"camera: 160 degrees right, 15 degrees down" appears in one line; retype that line and all lines following it through the end of the records, with nothing left out or added.
##### Data provided
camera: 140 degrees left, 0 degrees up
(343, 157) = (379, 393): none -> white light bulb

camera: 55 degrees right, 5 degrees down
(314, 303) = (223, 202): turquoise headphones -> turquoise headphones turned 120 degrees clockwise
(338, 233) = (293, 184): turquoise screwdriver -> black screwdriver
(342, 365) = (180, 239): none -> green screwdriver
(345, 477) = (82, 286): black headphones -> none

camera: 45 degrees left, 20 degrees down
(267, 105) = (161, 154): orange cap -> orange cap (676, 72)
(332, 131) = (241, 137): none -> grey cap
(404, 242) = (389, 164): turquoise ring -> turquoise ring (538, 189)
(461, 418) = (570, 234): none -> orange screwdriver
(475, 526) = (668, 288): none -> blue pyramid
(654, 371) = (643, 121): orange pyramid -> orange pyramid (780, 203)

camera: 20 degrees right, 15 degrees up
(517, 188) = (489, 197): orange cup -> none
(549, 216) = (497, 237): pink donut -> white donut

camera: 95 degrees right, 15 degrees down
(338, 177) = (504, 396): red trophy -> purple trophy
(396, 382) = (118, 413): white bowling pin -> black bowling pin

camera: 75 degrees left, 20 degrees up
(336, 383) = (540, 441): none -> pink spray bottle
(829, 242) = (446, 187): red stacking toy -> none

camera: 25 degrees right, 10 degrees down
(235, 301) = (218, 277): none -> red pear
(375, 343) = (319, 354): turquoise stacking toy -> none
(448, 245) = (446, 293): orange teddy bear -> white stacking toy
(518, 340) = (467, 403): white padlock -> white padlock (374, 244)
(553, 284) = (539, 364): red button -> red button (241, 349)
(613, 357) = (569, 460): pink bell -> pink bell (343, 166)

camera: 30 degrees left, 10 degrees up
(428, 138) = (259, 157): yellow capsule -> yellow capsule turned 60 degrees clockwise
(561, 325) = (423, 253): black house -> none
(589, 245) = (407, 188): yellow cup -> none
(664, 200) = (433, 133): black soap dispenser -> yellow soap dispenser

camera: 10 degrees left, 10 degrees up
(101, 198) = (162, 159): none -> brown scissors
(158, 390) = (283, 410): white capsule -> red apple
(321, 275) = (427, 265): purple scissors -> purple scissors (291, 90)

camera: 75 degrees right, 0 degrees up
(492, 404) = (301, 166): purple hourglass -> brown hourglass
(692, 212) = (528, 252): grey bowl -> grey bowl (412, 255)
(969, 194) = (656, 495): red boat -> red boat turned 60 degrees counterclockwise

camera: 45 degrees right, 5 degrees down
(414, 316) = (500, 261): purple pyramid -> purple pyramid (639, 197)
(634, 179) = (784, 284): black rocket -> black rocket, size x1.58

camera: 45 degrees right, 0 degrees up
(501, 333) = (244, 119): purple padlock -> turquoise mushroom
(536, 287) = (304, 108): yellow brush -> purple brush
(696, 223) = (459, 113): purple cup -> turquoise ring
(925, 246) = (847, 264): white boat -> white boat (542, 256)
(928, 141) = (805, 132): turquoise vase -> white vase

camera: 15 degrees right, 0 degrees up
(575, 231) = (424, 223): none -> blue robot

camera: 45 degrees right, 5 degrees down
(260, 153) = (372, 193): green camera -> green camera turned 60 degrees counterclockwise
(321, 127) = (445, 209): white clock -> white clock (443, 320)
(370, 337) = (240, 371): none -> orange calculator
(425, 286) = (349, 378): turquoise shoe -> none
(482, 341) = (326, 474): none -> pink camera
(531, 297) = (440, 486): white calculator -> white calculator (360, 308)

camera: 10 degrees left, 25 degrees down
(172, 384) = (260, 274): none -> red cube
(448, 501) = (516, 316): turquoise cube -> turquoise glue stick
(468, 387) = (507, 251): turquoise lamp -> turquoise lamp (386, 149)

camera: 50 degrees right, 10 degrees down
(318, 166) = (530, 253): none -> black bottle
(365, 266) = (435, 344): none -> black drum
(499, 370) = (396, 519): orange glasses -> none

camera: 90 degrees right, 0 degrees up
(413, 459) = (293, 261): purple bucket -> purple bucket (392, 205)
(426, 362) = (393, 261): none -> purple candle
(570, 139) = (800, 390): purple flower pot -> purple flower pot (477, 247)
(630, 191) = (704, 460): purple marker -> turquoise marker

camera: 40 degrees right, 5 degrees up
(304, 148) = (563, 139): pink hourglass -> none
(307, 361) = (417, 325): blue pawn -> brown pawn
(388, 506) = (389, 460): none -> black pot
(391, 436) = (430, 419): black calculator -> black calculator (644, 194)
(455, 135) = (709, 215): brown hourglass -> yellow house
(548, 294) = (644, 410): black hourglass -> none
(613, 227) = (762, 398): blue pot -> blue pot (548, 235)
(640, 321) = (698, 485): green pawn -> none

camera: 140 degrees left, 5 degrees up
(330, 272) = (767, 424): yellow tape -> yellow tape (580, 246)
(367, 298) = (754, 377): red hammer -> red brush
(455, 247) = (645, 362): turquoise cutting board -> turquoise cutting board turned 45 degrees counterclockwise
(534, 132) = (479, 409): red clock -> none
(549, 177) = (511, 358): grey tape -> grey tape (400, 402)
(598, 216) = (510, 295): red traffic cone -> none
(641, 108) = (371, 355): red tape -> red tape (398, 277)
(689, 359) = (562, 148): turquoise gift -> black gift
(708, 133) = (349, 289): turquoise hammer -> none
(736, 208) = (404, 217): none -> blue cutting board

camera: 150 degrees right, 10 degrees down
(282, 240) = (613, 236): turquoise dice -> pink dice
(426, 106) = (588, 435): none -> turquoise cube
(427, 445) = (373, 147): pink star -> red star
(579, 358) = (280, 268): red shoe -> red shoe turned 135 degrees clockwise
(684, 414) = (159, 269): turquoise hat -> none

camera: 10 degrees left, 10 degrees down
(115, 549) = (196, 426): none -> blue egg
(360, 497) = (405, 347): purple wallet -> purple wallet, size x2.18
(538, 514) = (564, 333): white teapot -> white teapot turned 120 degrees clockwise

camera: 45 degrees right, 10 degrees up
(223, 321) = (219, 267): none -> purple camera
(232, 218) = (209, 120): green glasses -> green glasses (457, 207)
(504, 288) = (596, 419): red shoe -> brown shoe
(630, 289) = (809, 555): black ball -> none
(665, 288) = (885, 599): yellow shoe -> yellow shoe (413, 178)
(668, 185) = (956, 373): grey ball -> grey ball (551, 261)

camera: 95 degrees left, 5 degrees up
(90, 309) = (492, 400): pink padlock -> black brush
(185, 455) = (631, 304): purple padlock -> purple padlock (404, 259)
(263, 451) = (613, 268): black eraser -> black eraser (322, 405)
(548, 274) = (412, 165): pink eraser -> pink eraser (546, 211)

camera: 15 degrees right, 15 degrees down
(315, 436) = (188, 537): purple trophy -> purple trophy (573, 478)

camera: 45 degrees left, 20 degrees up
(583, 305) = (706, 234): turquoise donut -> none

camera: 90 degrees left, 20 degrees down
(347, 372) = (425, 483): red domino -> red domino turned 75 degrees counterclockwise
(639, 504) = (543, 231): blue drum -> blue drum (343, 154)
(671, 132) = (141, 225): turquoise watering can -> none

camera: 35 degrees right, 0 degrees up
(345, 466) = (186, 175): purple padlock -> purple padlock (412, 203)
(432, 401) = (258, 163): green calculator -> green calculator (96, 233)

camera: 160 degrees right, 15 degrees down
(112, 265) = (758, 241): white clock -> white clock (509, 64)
##########
> **Output of the task**:
camera: 160 degrees right, 15 degrees down
(112, 265) = (758, 241): white clock -> white clock (509, 64)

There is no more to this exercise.